● WHAT TO WORK ON:
State how many lines in the following entries hold the word "pink". The reply is that number only.

● DATA PROVIDED:
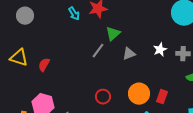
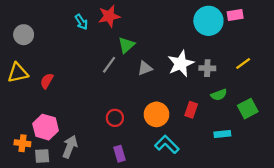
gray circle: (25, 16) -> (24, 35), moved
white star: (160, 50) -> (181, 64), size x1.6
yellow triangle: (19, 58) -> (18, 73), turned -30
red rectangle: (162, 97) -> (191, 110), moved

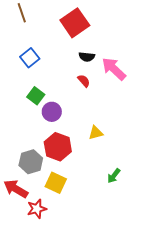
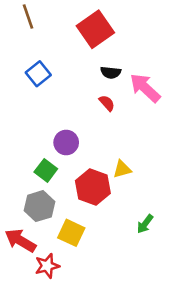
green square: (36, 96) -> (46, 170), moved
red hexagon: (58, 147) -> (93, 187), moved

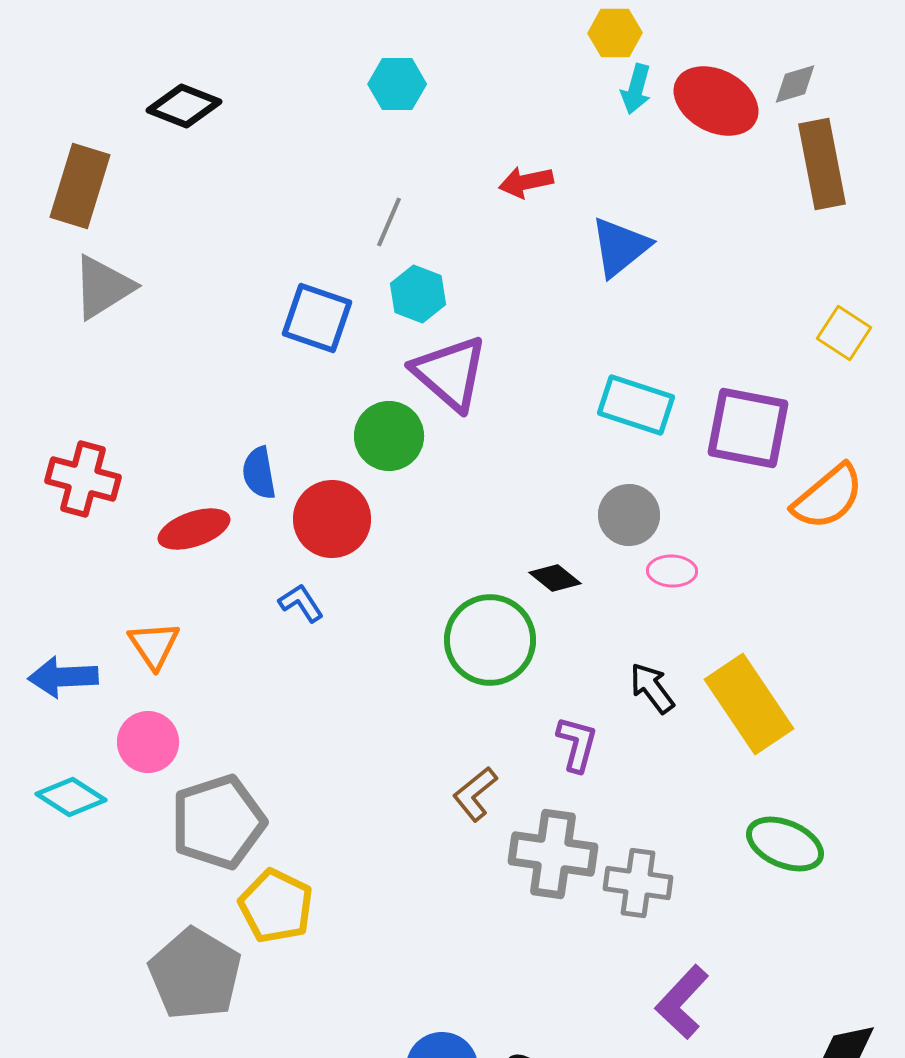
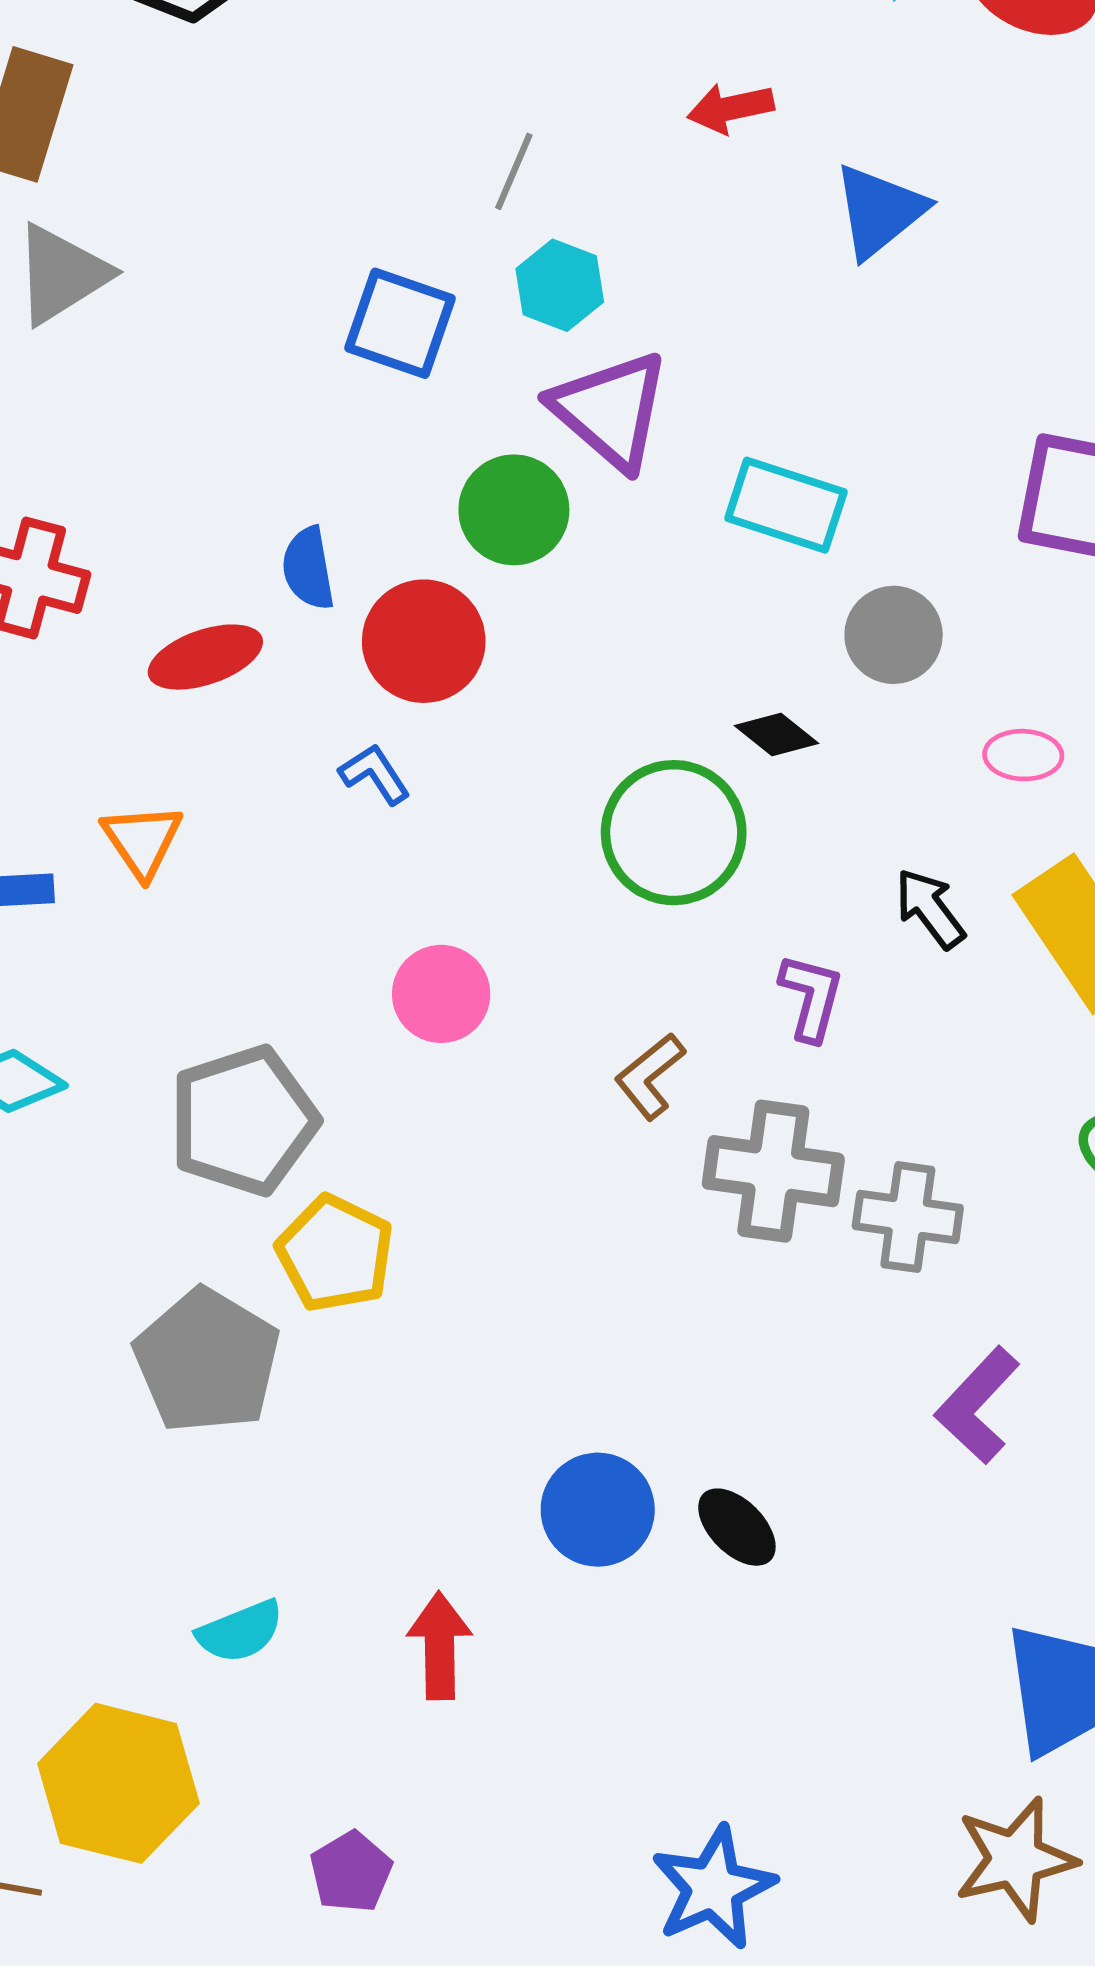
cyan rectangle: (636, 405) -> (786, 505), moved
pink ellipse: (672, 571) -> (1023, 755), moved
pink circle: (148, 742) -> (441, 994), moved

● RESPONSE AREA:
2